(Records excerpted from a collection)
- - -
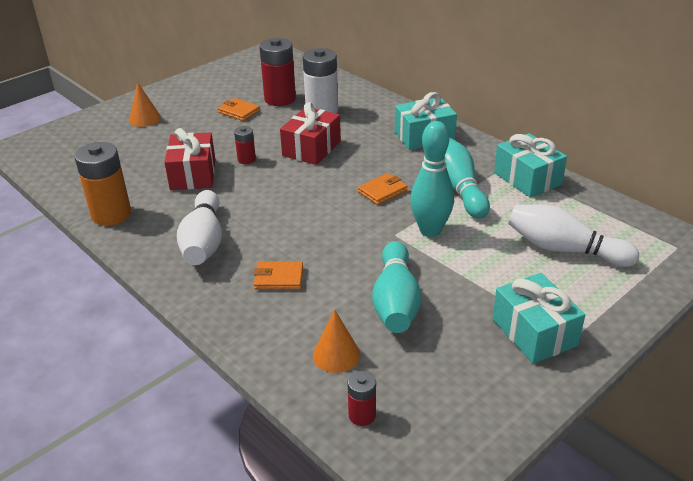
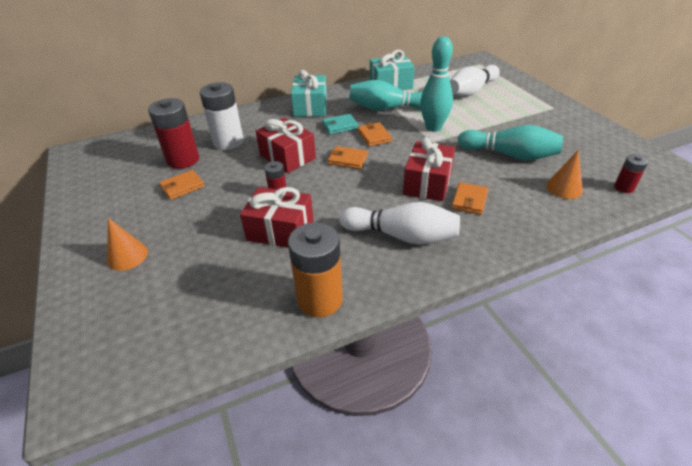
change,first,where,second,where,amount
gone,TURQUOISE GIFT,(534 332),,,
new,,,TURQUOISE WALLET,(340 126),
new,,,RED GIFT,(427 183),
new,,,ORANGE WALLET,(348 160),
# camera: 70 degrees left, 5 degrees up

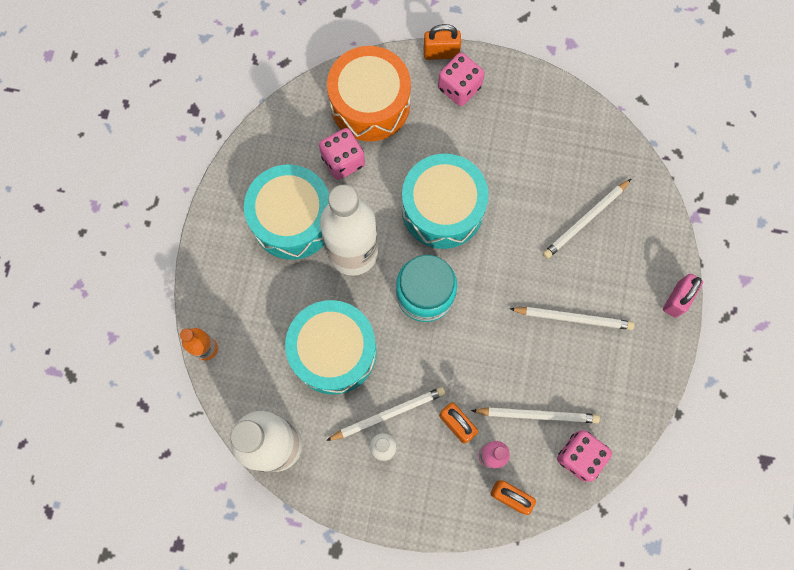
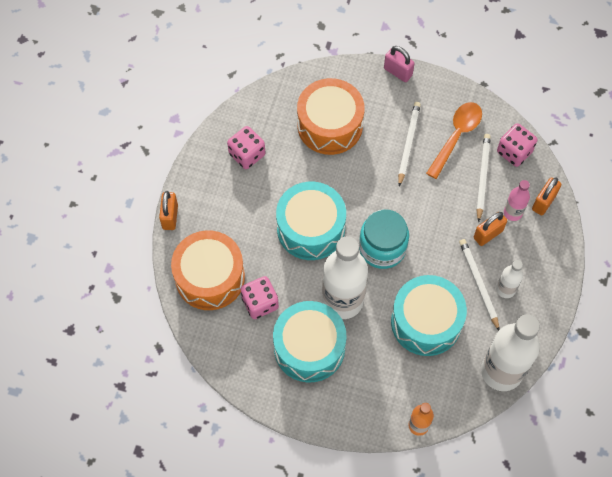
change,first,where,second,where,amount
shifted,PINK DICE,(459 87),,(247 154),
swapped,WHITE PENCIL,(585 220),ORANGE DRUM,(330 125),
new,,,ORANGE SPOON,(456 136),
# camera: 85 degrees left, 10 degrees down

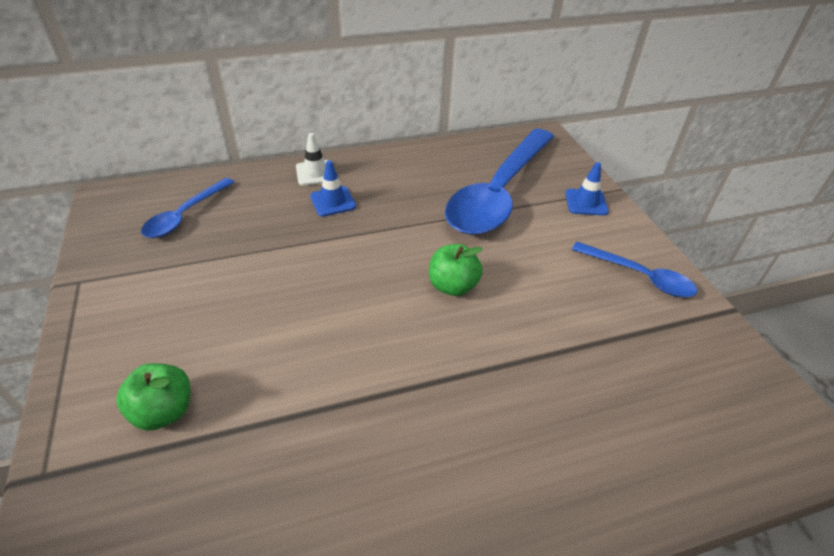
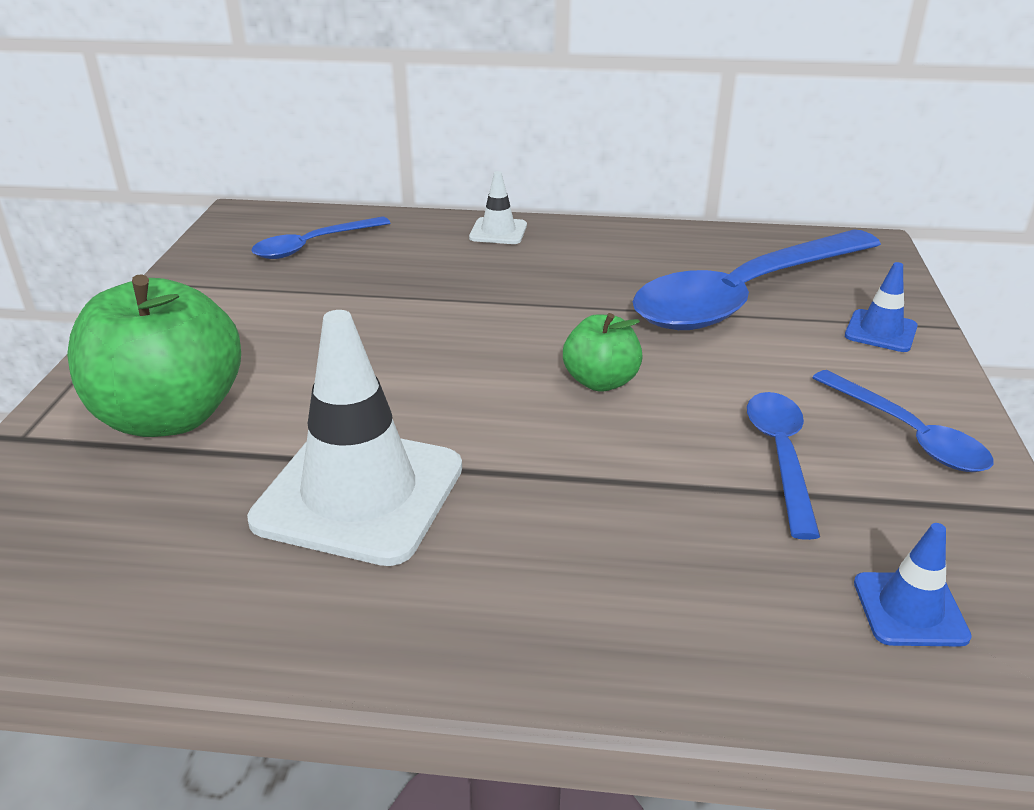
change,first,where,second,where,amount
shifted,BLUE TRAFFIC CONE,(333 201),,(910 609),
scaled,GREEN APPLE,(164 411),,(170 416),x1.92
new,,,WHITE TRAFFIC CONE,(359 494),
new,,,BLUE SPOON,(781 456),
# camera: 25 degrees right, 10 degrees down

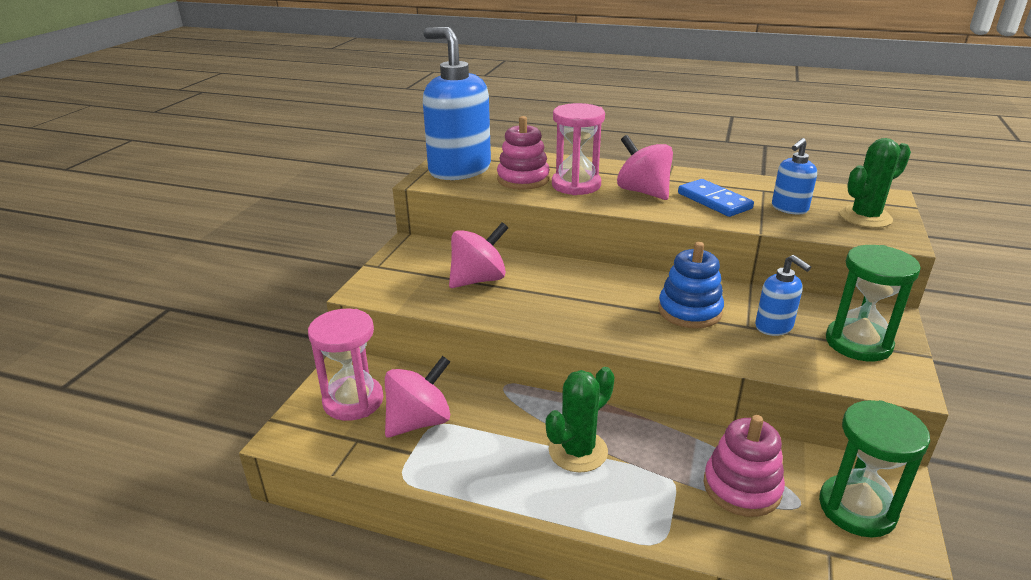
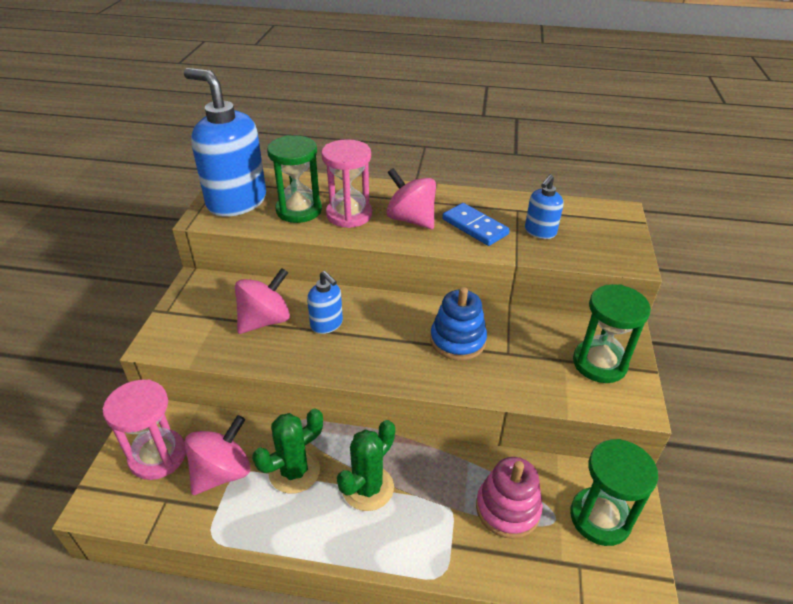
change,first,where,second,where,amount
swapped,PINK STACKING TOY,(523 179),GREEN HOURGLASS,(299 210),
shifted,GREEN CACTUS,(865 217),,(294 471),
shifted,BLUE SOAP DISPENSER,(774 327),,(327 324),
# camera: 10 degrees left, 10 degrees up

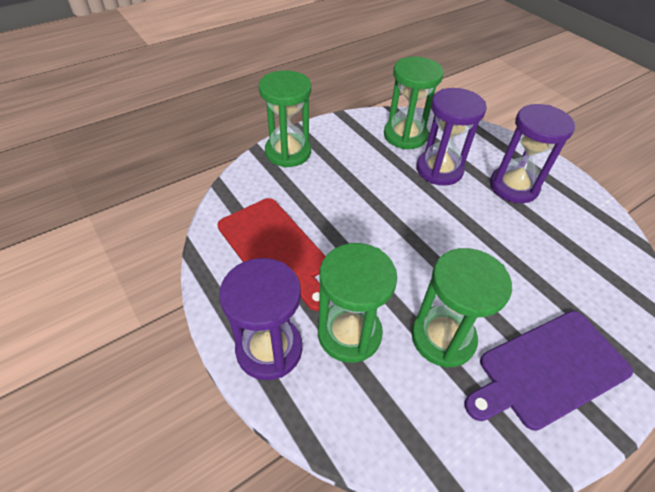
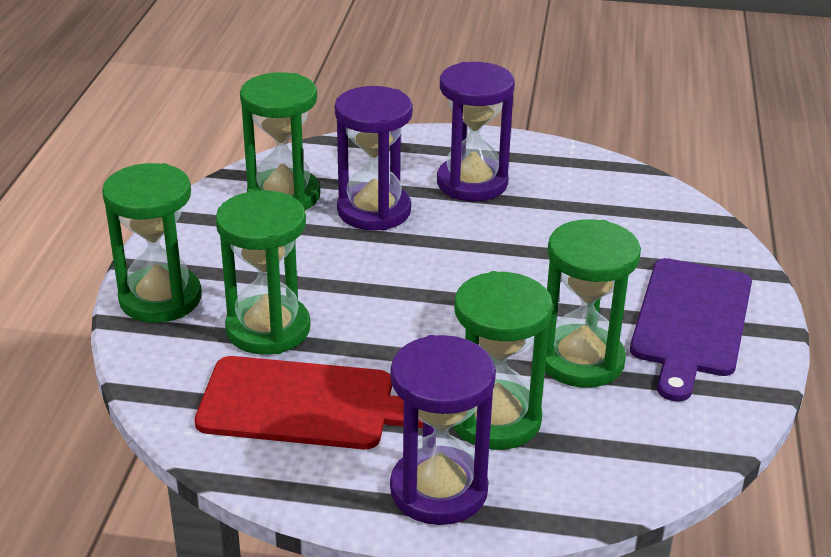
change,first,where,second,where,amount
new,,,GREEN HOURGLASS,(268 329),
# camera: 45 degrees left, 15 degrees down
- - -
▶ INSTRUCTIONS TO FOLLOW
The expected answer is a copy of every line in the entries that holds the word "GREEN".

▶ FINISHED EXERCISE
scaled,GREEN APPLE,(164 411),,(170 416),x1.92
swapped,PINK STACKING TOY,(523 179),GREEN HOURGLASS,(299 210),
shifted,GREEN CACTUS,(865 217),,(294 471),
new,,,GREEN HOURGLASS,(268 329),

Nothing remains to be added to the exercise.